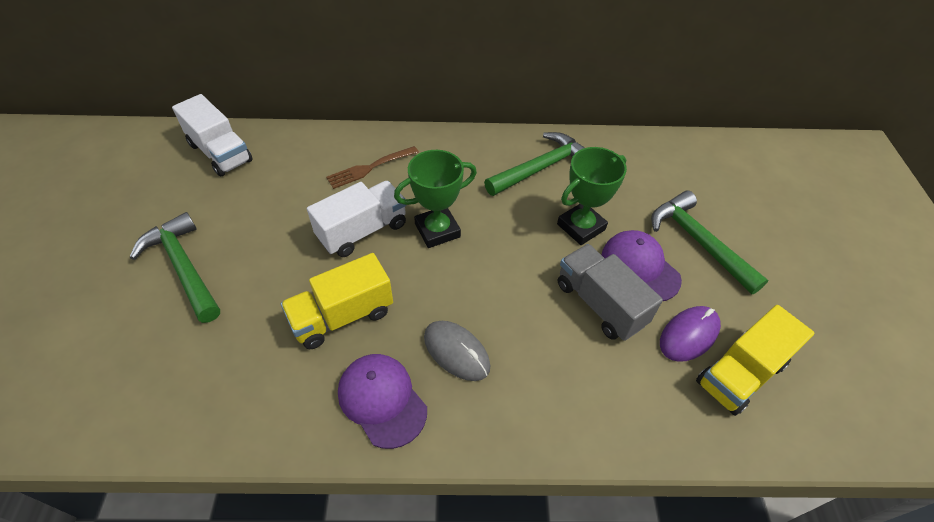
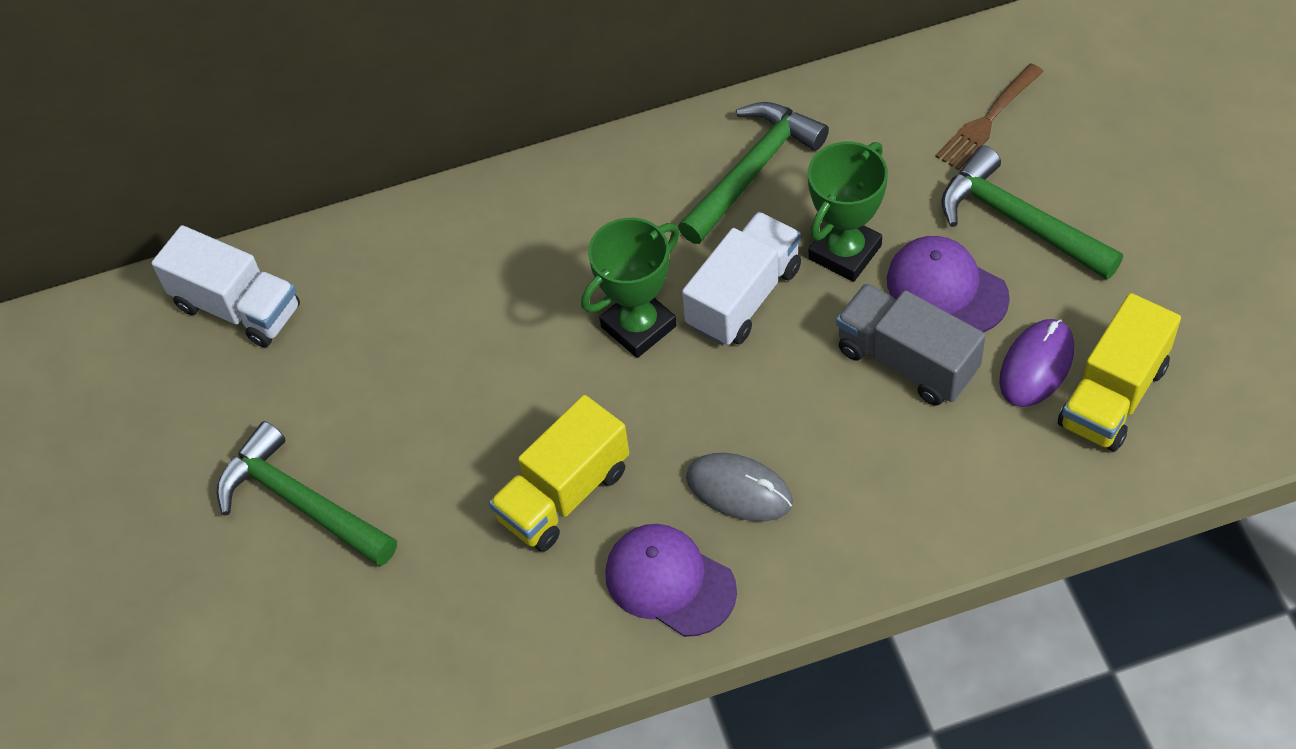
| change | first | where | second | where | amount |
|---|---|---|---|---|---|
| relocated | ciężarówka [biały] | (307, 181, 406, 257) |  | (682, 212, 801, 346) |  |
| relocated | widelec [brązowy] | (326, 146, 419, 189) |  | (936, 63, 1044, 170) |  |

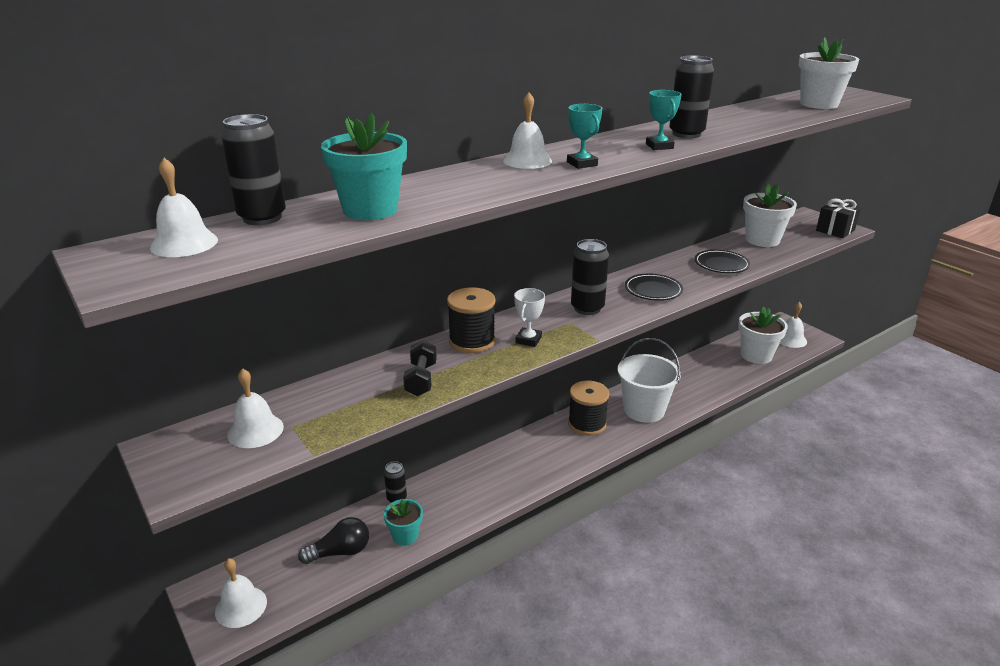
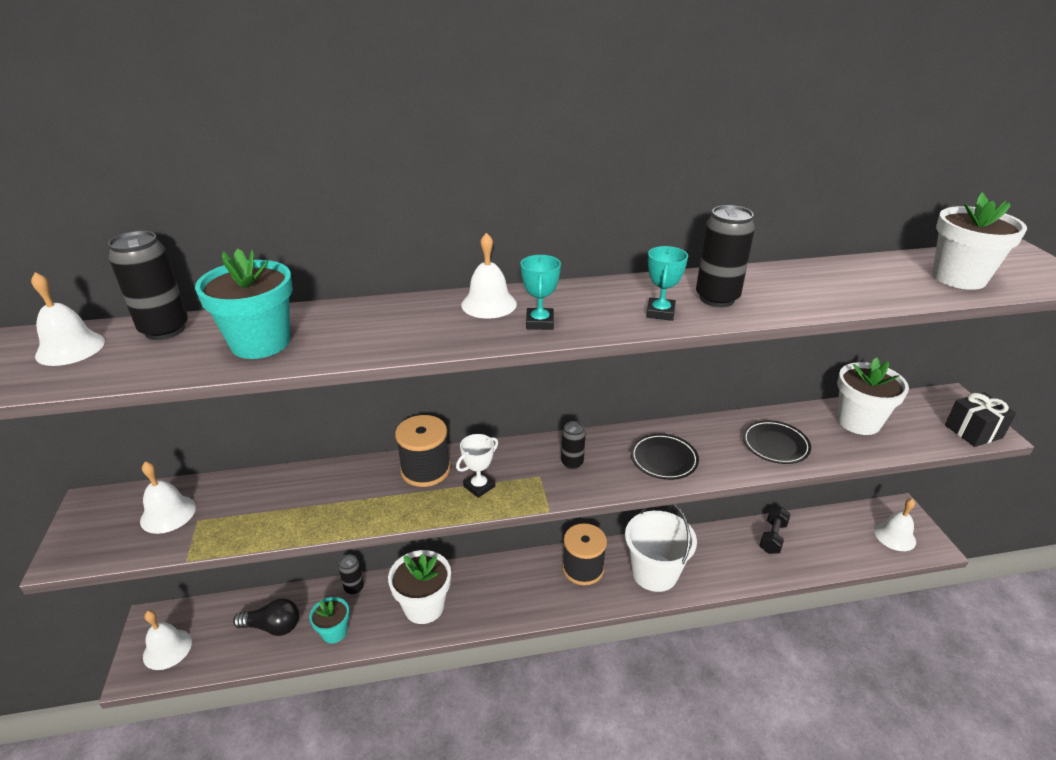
| change | first | where | second | where | amount |
|---|---|---|---|---|---|
| relocated | hantel [czarny] | (403, 340, 437, 396) |  | (759, 507, 791, 554) |  |
| size | puszka [czarny] | (571, 239, 609, 315) |  | (561, 421, 586, 469) | x0.59 |
| relocated | doniczka [biały] | (738, 306, 788, 364) |  | (388, 550, 451, 624) |  |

- DIRECTIONS FOR THIS TASK:
Return the listing above verbatim and exclude every picture.

- RESPONSE:
| change | first | where | second | where | amount |
|---|---|---|---|---|---|
| relocated | ciężarówka [biały] | (307, 181, 406, 257) |  | (682, 212, 801, 346) |  |
| relocated | widelec [brązowy] | (326, 146, 419, 189) |  | (936, 63, 1044, 170) |  |

| change | first | where | second | where | amount |
|---|---|---|---|---|---|
| relocated | hantel [czarny] | (403, 340, 437, 396) |  | (759, 507, 791, 554) |  |
| size | puszka [czarny] | (571, 239, 609, 315) |  | (561, 421, 586, 469) | x0.59 |
| relocated | doniczka [biały] | (738, 306, 788, 364) |  | (388, 550, 451, 624) |  |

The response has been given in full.